[Coordinate-based object records]
+ + + +

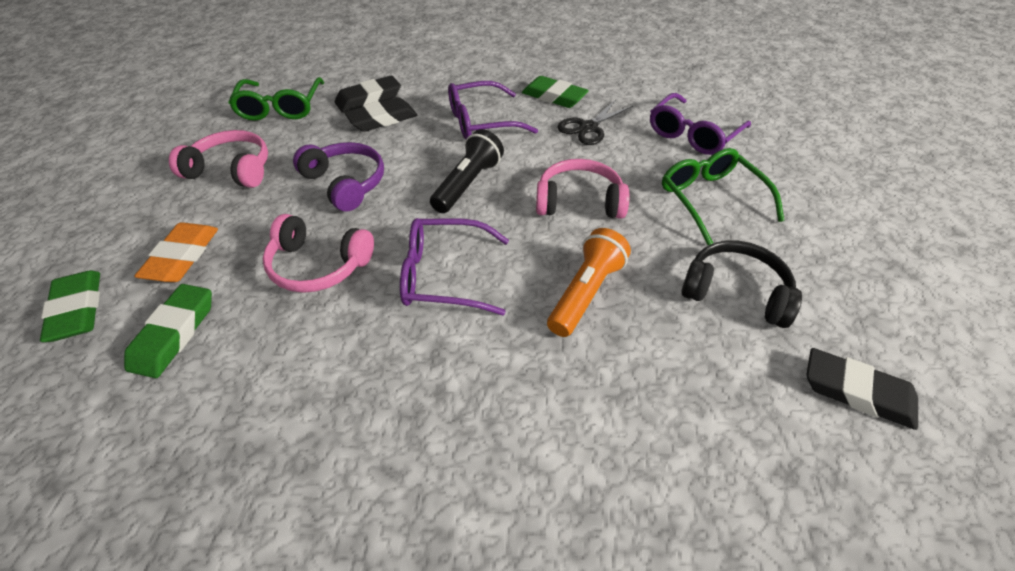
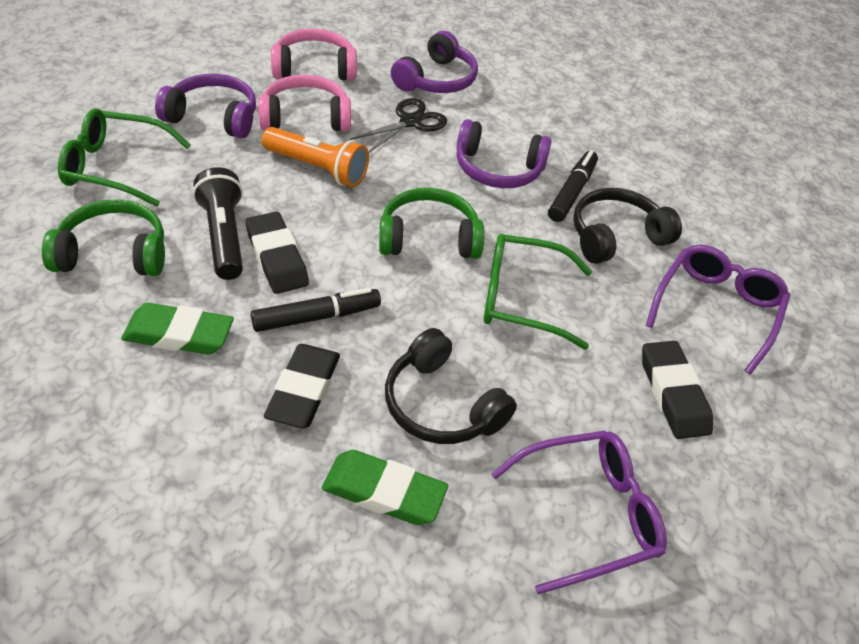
black headphones: 1 -> 2
black marker: 0 -> 2
green eraser: 3 -> 2
green headphones: 0 -> 2
orange eraser: 1 -> 0
pink headphones: 3 -> 2
purple glasses: 3 -> 2
purple headphones: 1 -> 3

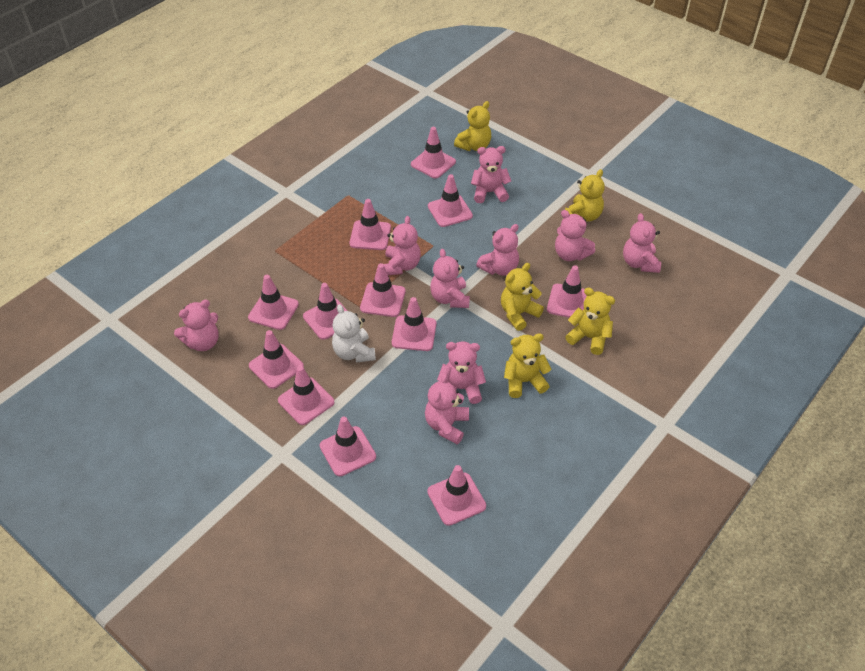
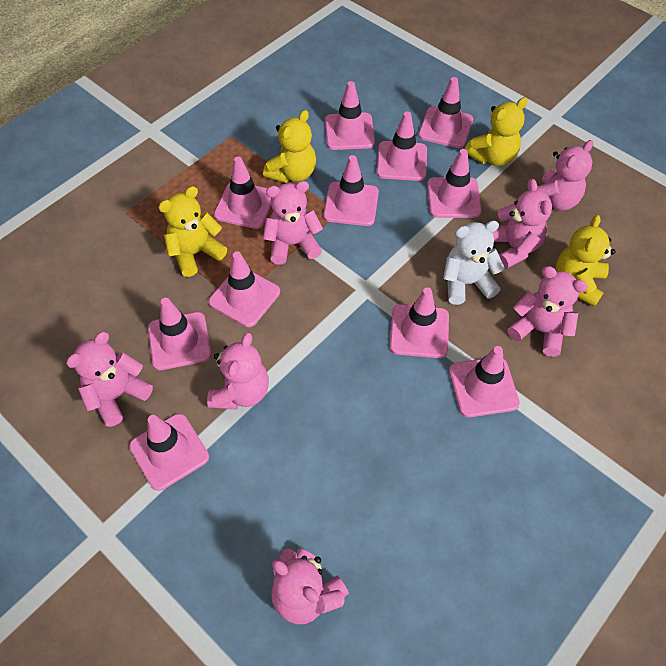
pink teddy bear: 9 -> 7
pink traffic cone: 12 -> 11
yellow teddy bear: 5 -> 4

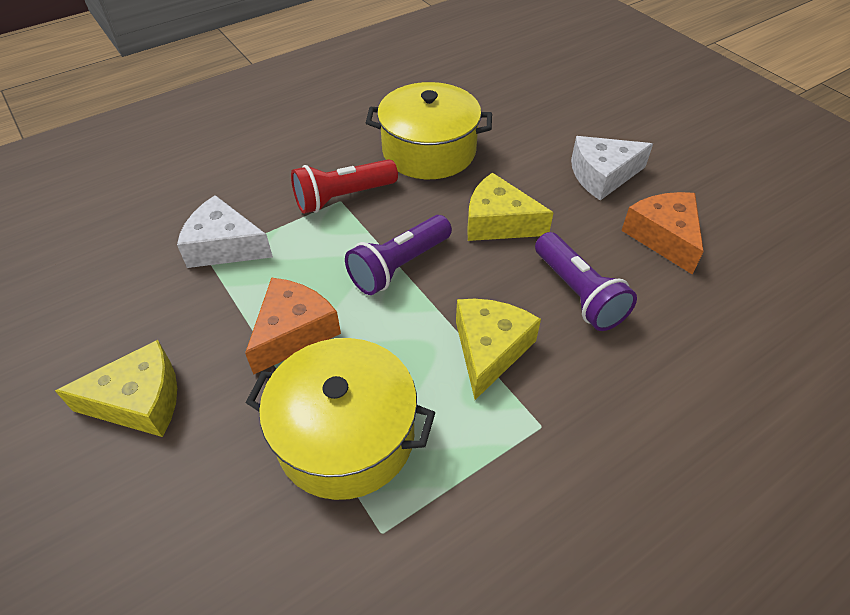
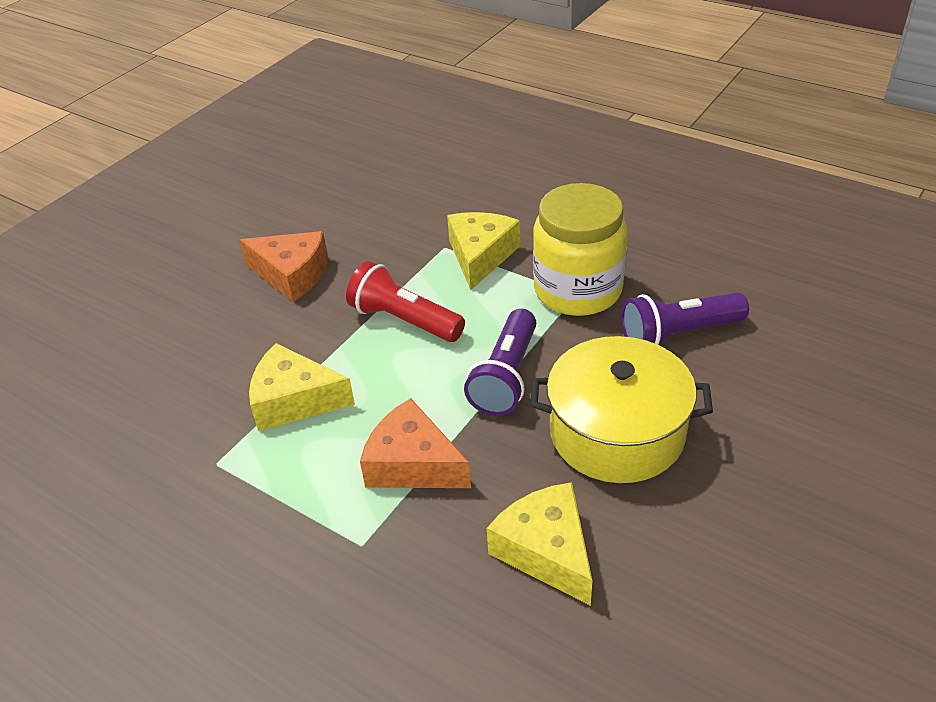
white cheese: 2 -> 0
yellow jar: 0 -> 1
yellow pot: 2 -> 1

+ + + +

:: EXERCISE PROMPT ::
Each line that holds the word "black" should be extracted from the records.

:: OUTPUT FOR THIS TASK ::
black headphones: 1 -> 2
black marker: 0 -> 2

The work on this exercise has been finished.